[Provided information]

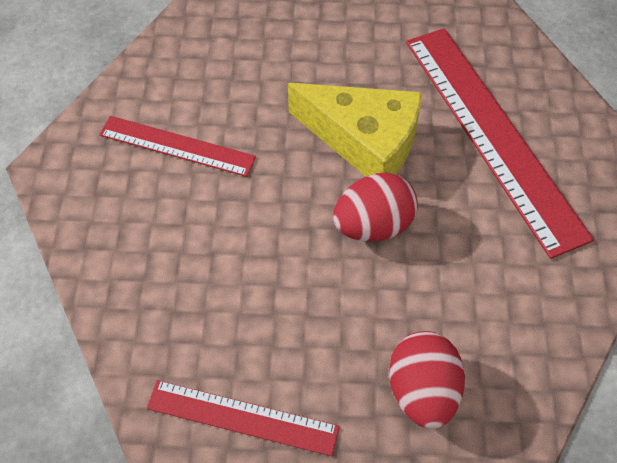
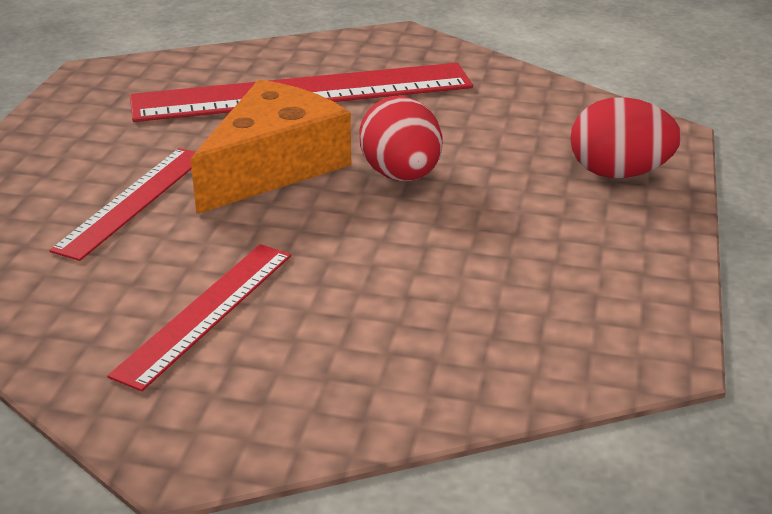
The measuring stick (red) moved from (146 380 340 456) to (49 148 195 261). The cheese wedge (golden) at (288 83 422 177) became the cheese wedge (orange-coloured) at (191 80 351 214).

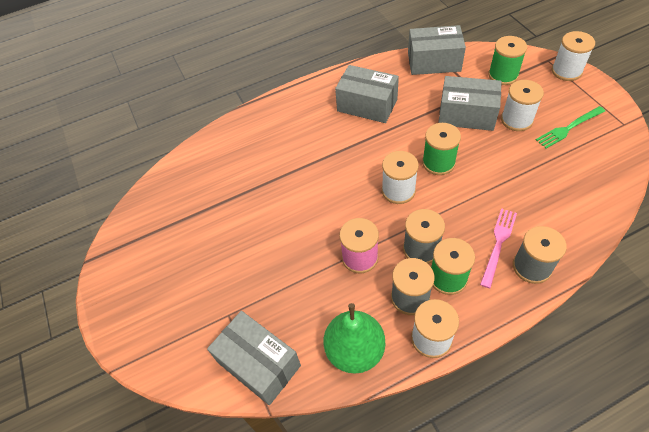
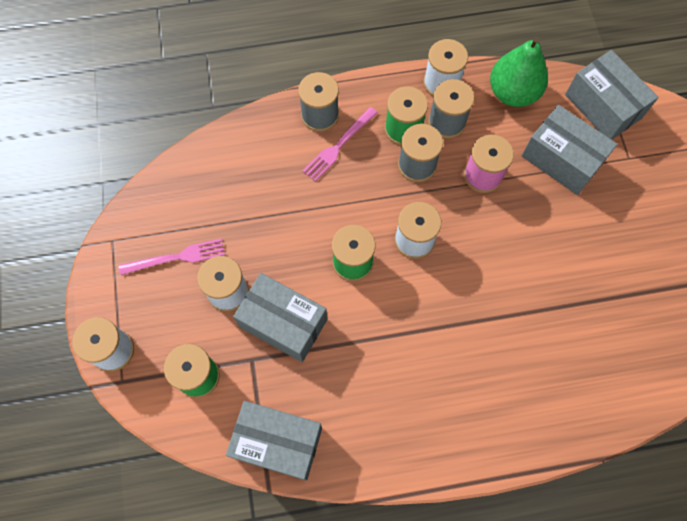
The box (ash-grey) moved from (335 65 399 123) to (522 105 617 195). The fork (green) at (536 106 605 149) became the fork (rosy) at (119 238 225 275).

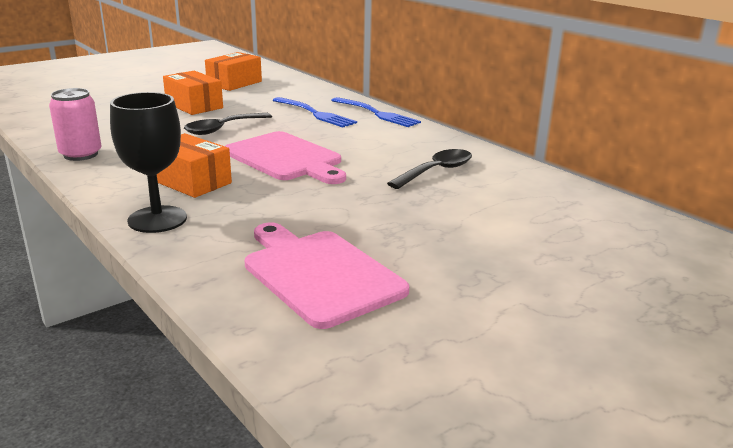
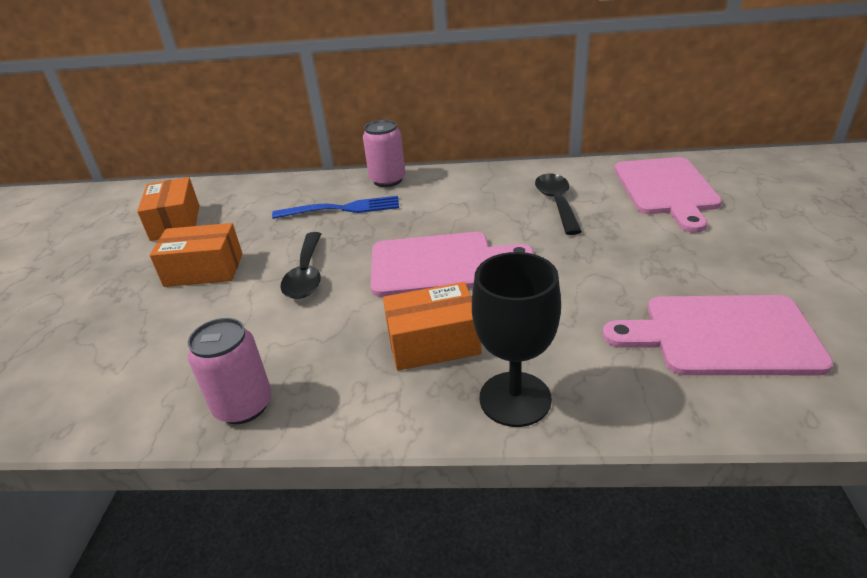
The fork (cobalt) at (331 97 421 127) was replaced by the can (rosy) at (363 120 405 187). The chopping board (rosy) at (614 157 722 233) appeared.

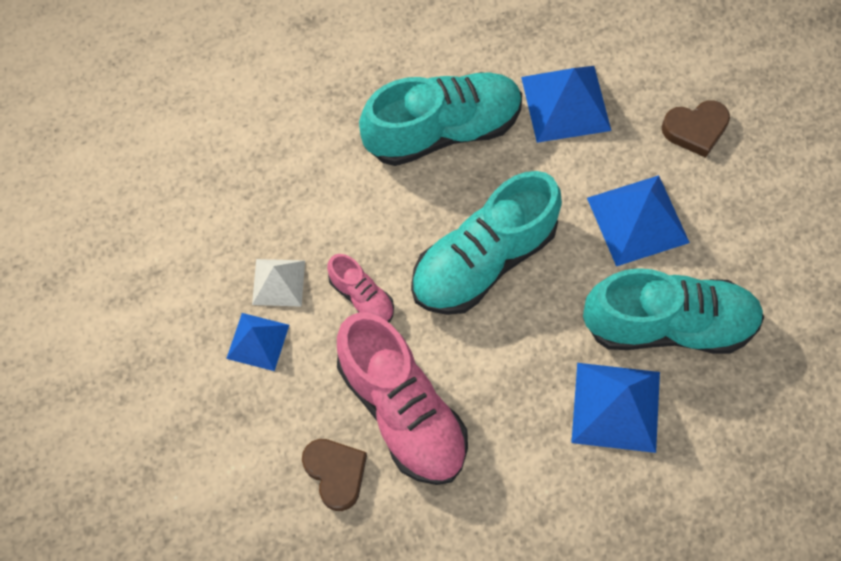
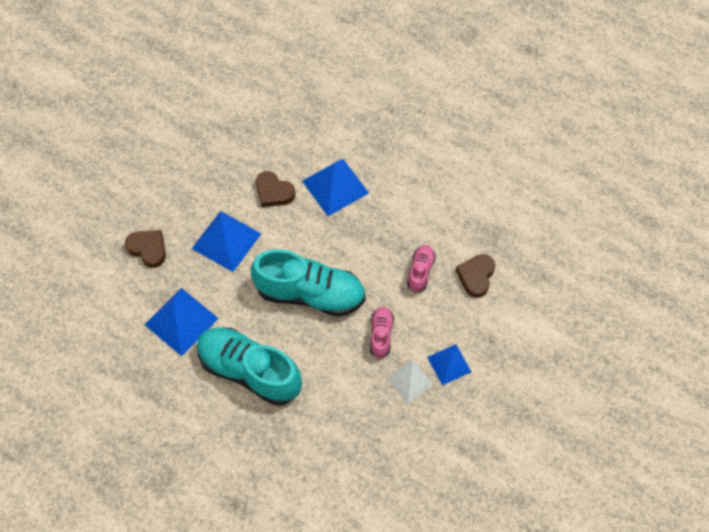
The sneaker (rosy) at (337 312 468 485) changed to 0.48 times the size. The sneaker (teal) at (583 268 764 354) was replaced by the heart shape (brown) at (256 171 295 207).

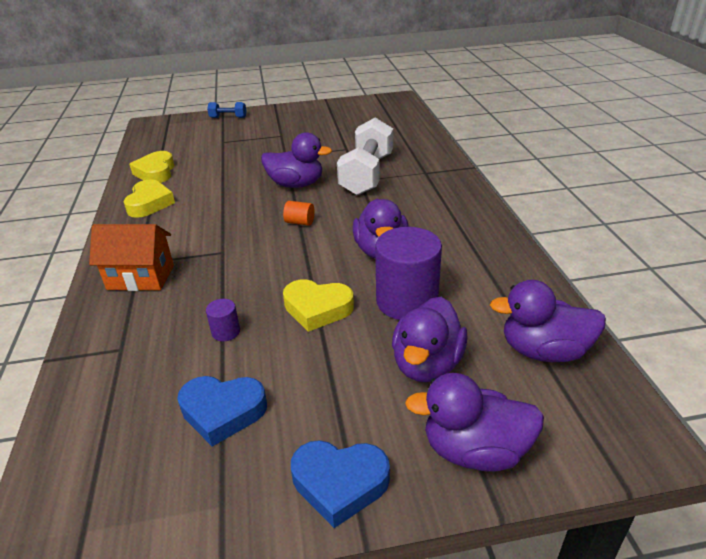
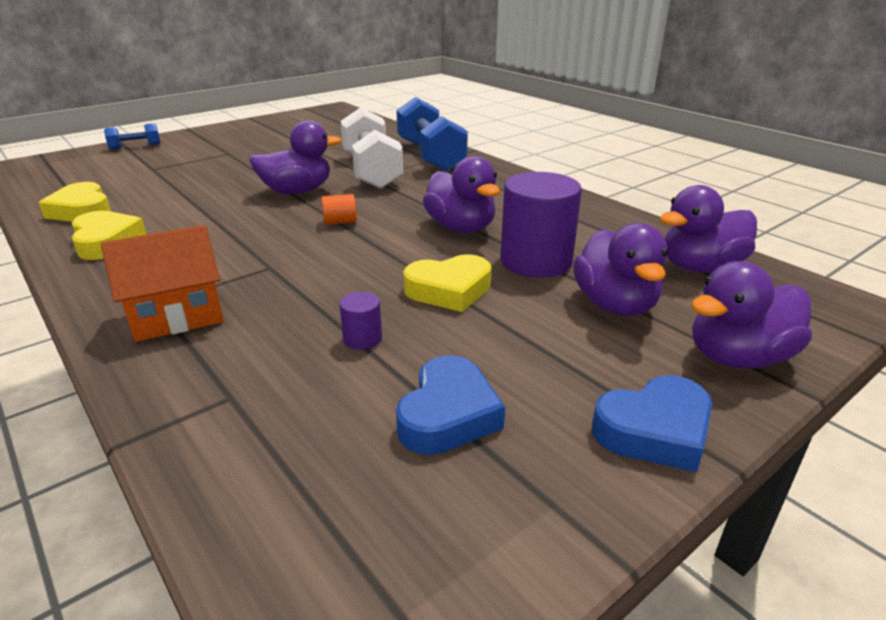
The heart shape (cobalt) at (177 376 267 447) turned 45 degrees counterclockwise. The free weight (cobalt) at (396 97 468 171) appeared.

[/Provided information]

*Aim of the task*
Look above for the line with "The box (ash-grey)" and the line with "The fork (cobalt)", then copy them and all lines in between exactly as written, and only those, without any pictures.

*Reply*
The box (ash-grey) moved from (335 65 399 123) to (522 105 617 195). The fork (green) at (536 106 605 149) became the fork (rosy) at (119 238 225 275).

The fork (cobalt) at (331 97 421 127) was replaced by the can (rosy) at (363 120 405 187). The chopping board (rosy) at (614 157 722 233) appeared.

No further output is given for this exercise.